Your assignment - Copy every record verbatim but exclude the pictures.
Data for processing Block Start
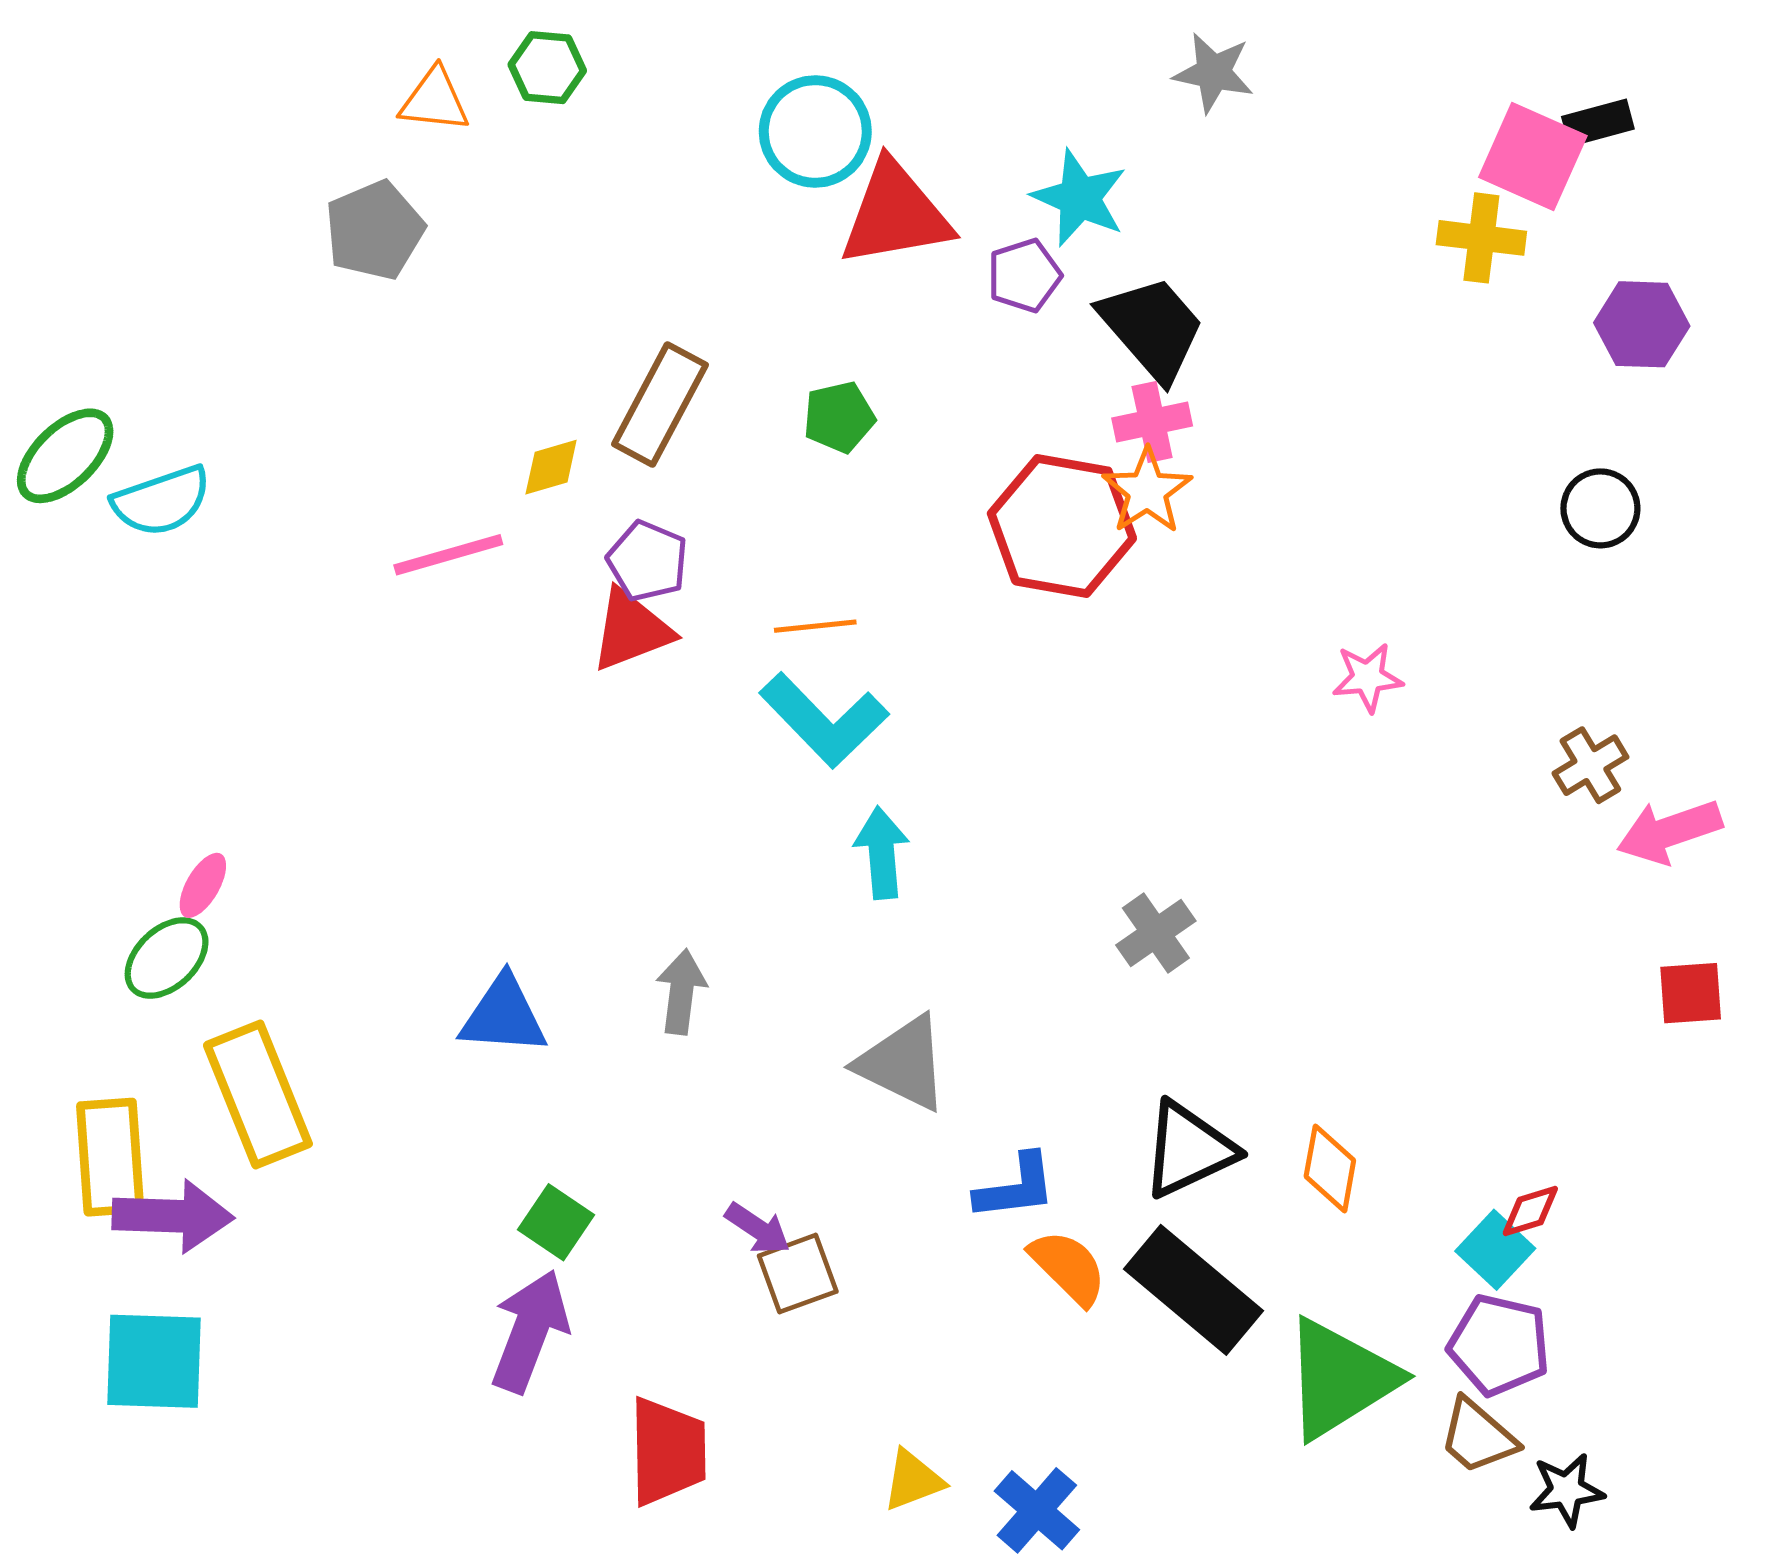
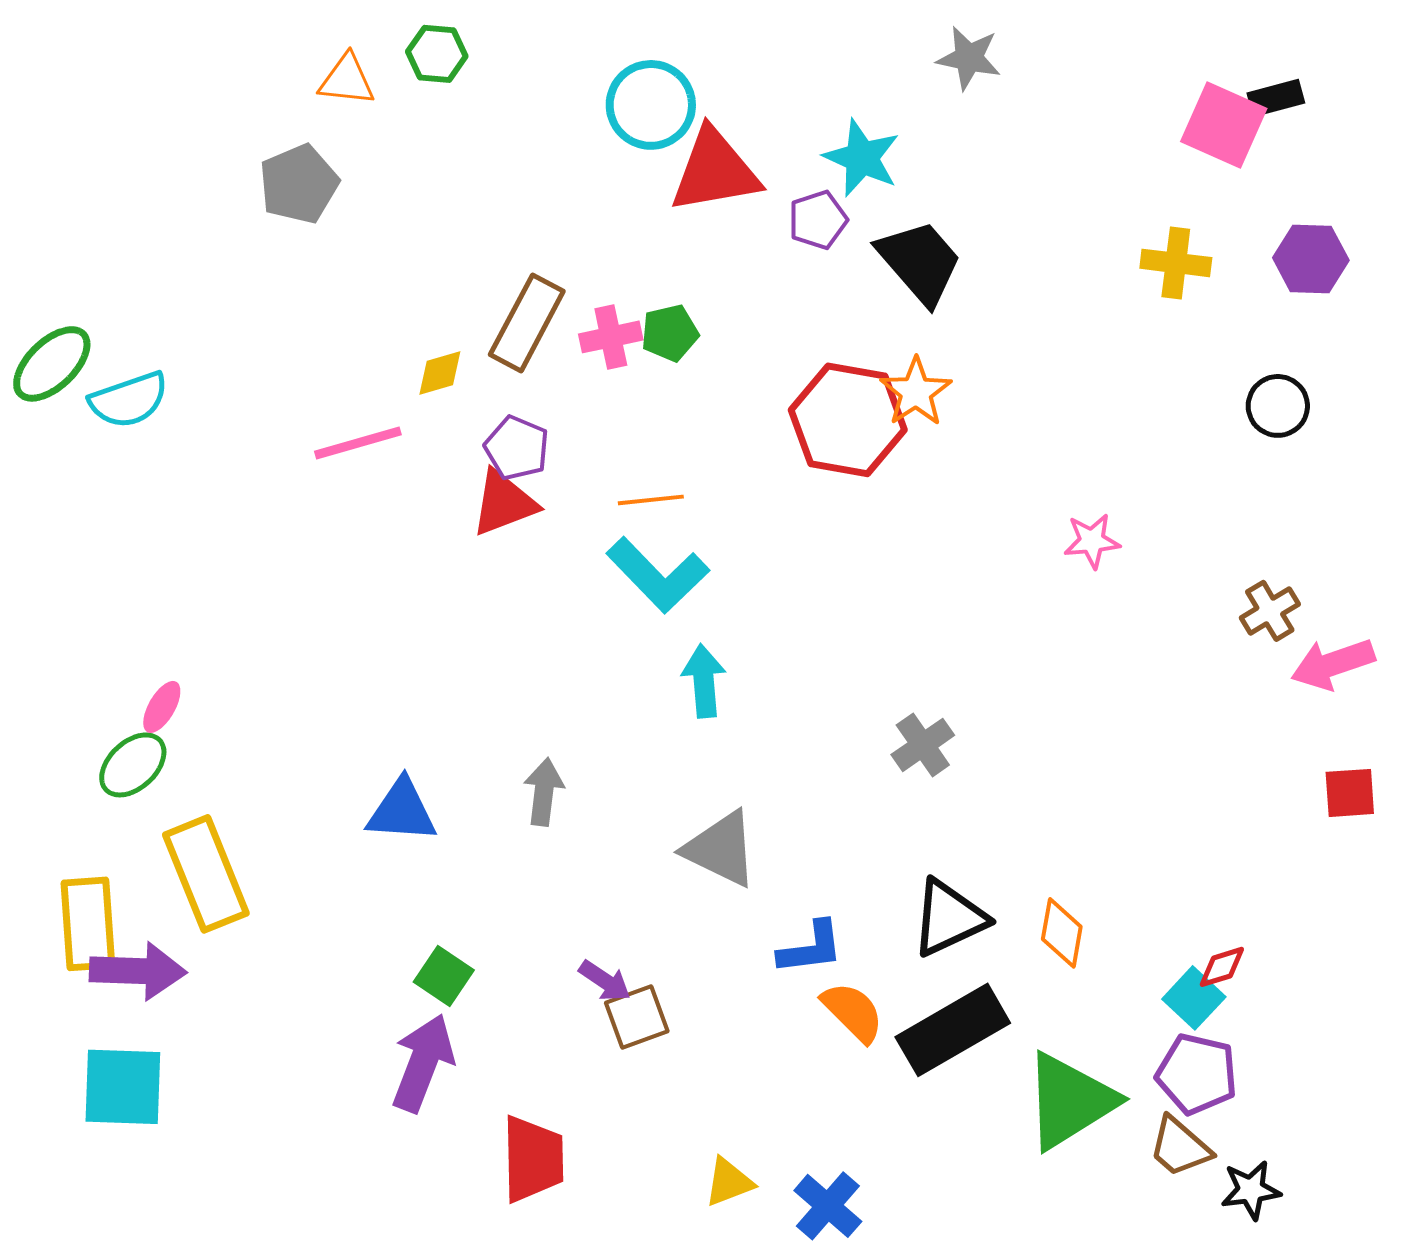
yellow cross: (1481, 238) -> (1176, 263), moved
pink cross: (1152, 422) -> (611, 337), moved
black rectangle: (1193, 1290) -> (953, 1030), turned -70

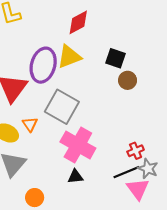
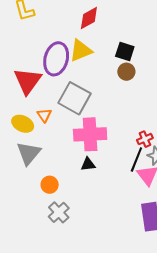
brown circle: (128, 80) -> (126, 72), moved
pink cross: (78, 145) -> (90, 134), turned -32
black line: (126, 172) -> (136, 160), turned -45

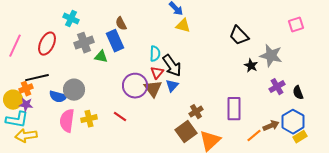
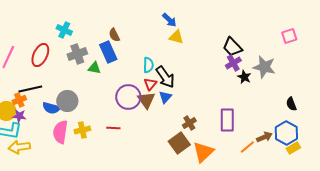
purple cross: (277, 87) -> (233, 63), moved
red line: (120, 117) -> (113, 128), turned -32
Data for processing Block End
Answer -
yellow cross: (1481, 238) -> (1176, 263), moved
pink cross: (1152, 422) -> (611, 337), moved
black rectangle: (1193, 1290) -> (953, 1030), turned -70

brown circle: (128, 80) -> (126, 72), moved
pink cross: (78, 145) -> (90, 134), turned -32
black line: (126, 172) -> (136, 160), turned -45

purple cross: (277, 87) -> (233, 63), moved
red line: (120, 117) -> (113, 128), turned -32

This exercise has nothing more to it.